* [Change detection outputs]
%%
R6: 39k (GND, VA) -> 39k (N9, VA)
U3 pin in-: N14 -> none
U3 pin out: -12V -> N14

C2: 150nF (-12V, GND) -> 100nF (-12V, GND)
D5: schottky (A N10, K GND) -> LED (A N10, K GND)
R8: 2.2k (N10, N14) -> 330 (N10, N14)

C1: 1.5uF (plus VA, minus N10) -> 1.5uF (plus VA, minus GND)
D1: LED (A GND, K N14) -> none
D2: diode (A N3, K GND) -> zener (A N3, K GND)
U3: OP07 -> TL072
%%
%%
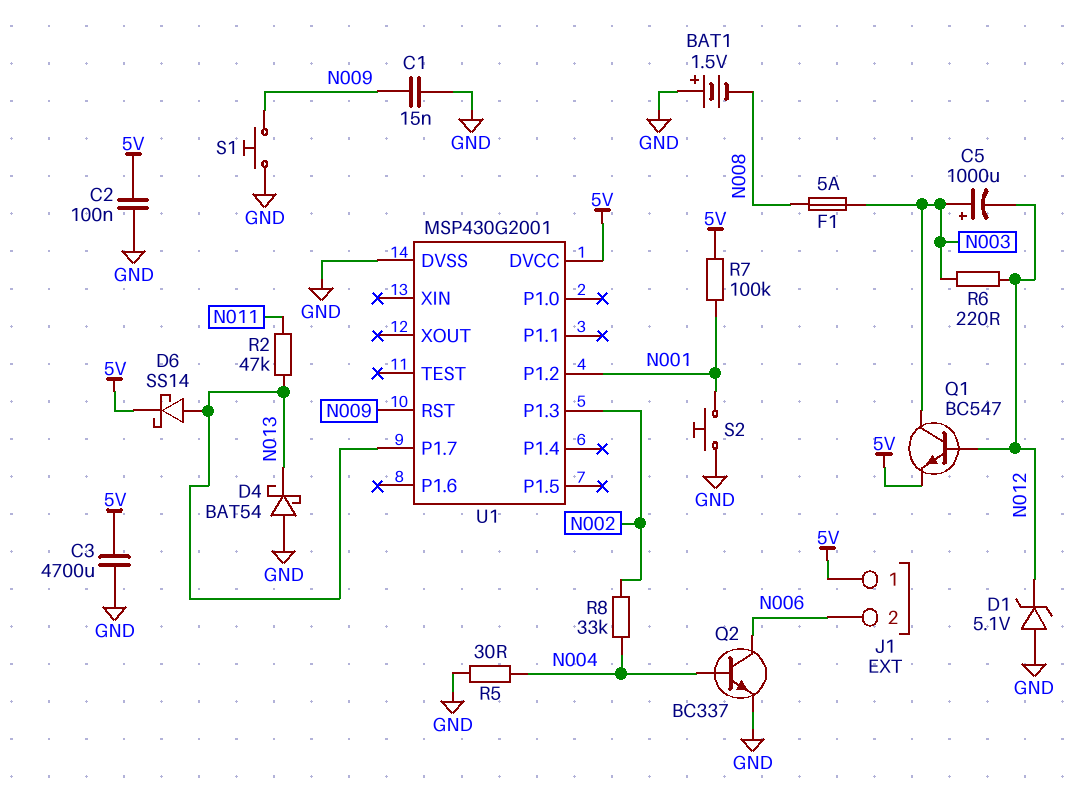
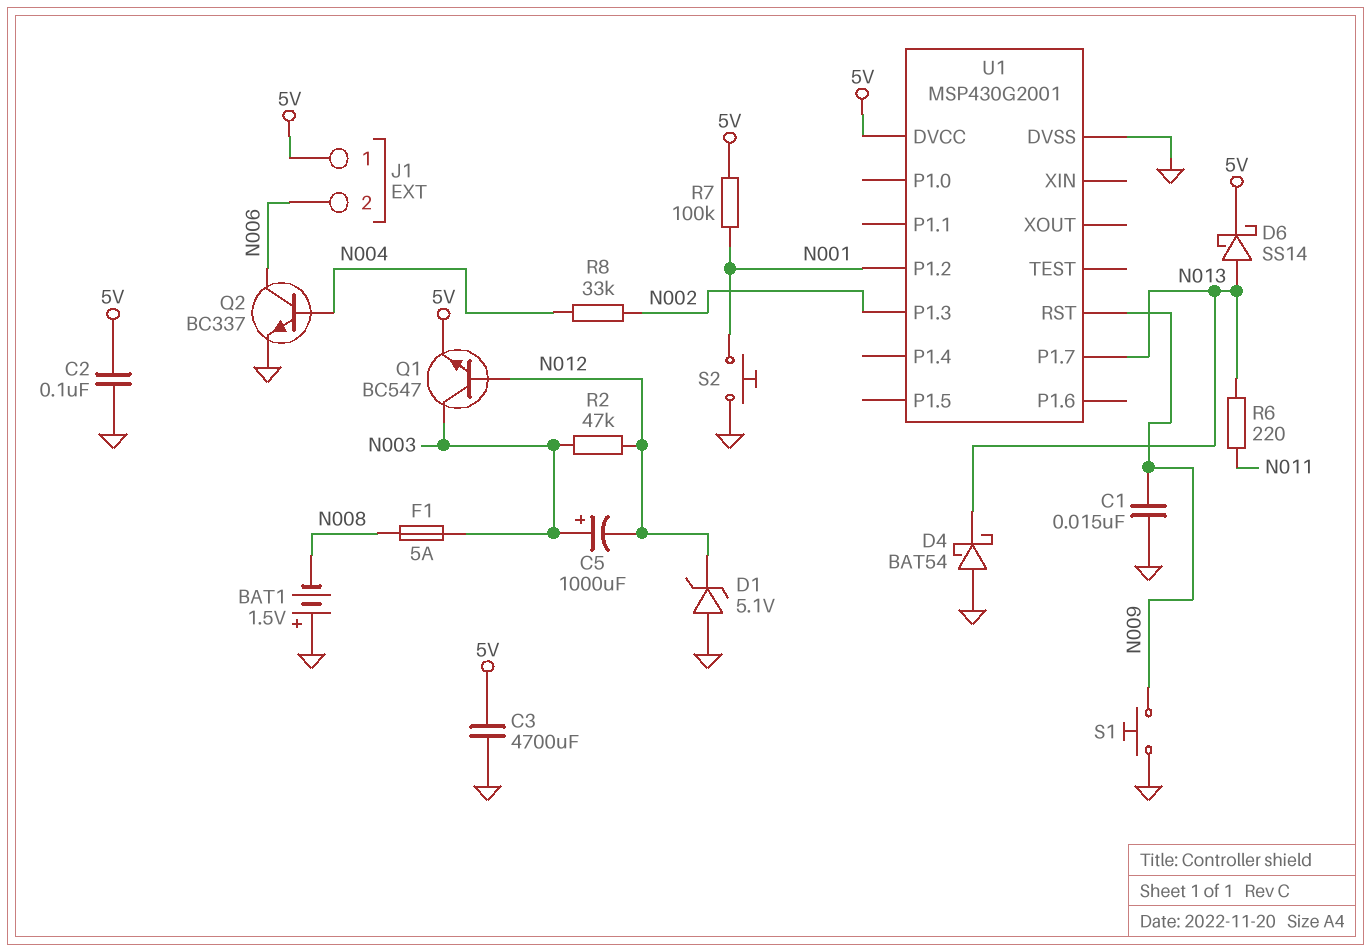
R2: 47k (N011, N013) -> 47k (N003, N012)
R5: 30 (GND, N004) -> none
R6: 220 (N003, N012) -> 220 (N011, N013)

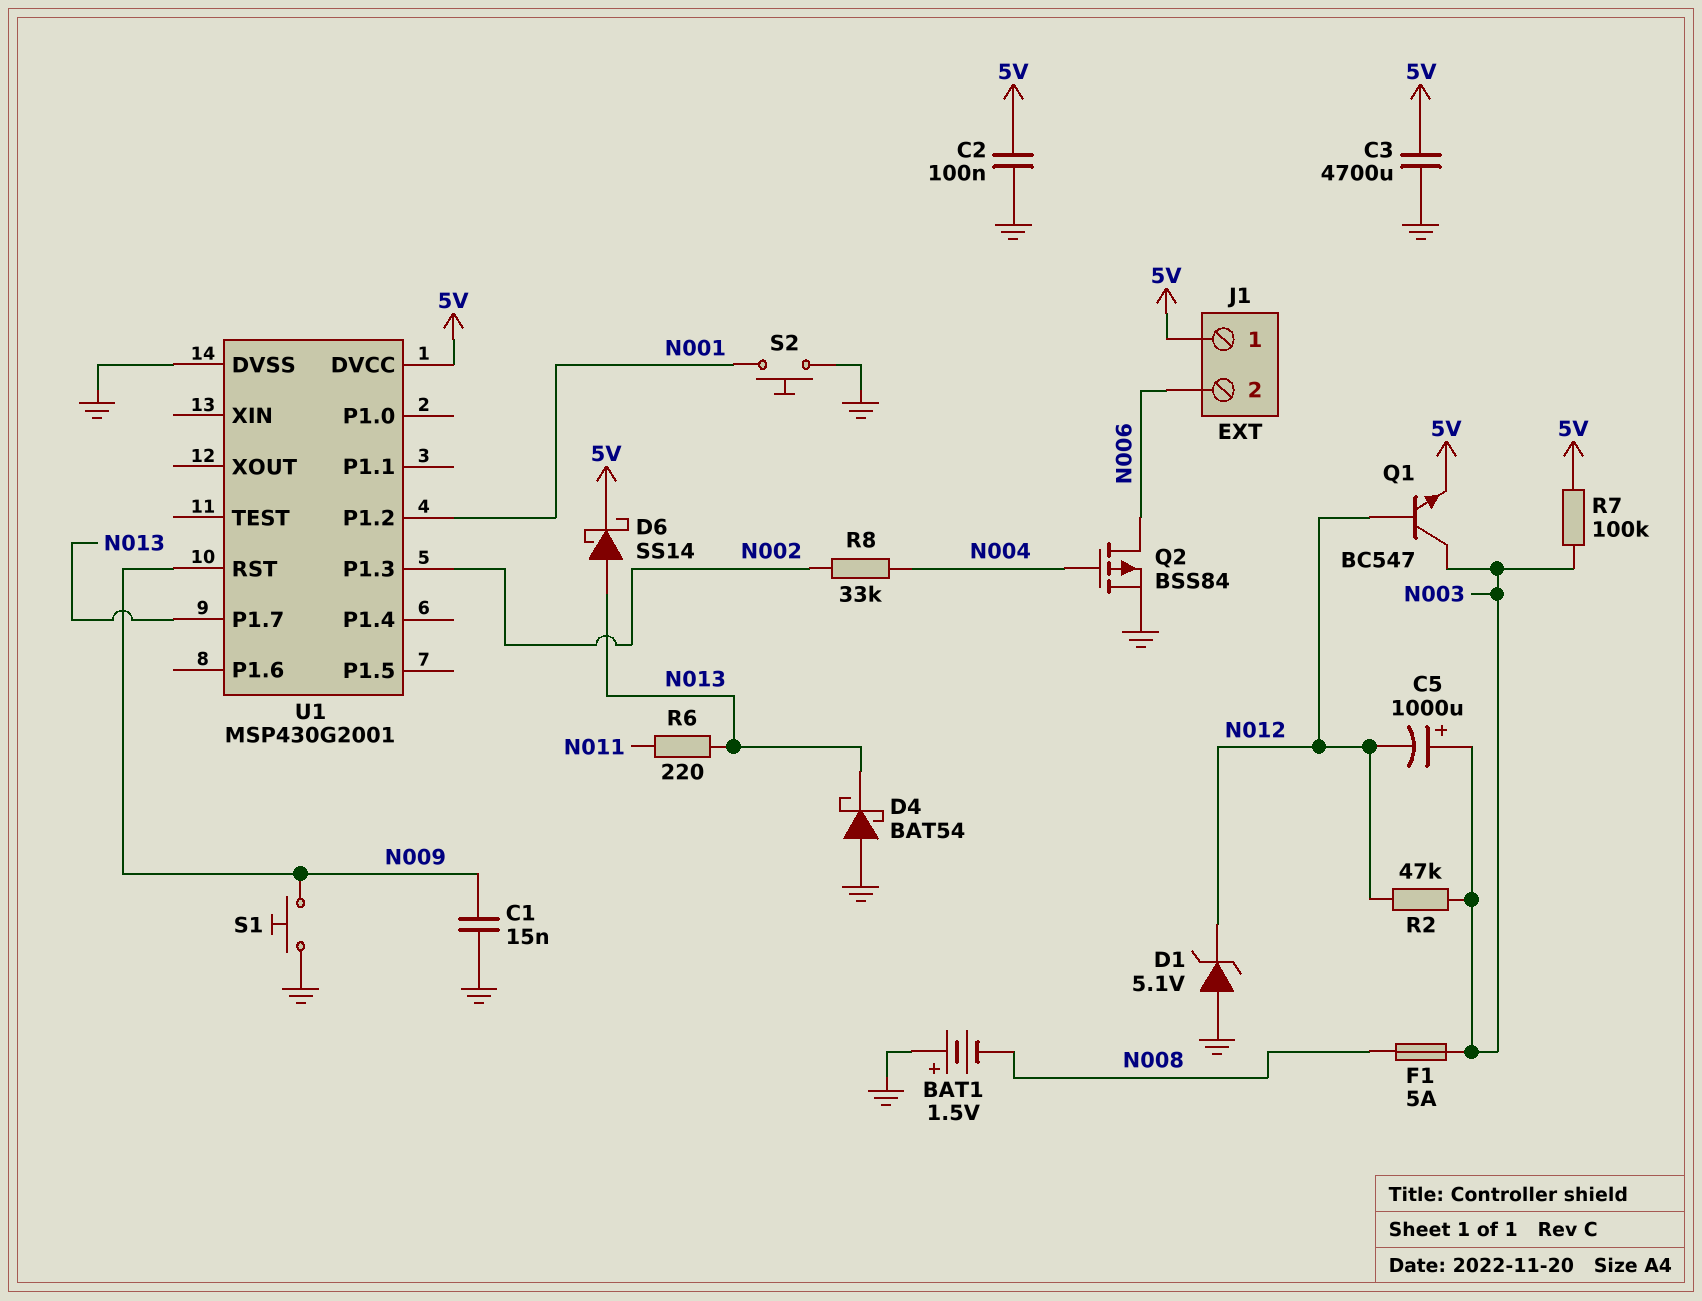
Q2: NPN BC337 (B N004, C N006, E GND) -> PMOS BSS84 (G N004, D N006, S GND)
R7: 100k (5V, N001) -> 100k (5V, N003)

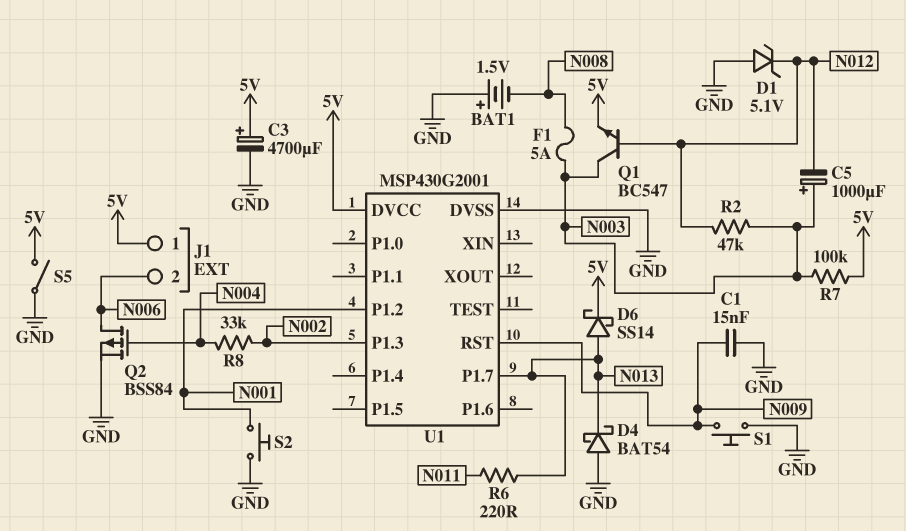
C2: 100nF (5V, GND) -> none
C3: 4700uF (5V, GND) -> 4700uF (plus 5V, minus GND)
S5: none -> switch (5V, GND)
%%
* [TRY IT] Starting at the line above that holds "C3: 4700uF (5V, GND)" and ending at the line that holds "S5: none -> switch (5V, GND)", transcribe each line exactly and include no other lines.

* [WRITTEN RESPONSE]
C3: 4700uF (5V, GND) -> 4700uF (plus 5V, minus GND)
S5: none -> switch (5V, GND)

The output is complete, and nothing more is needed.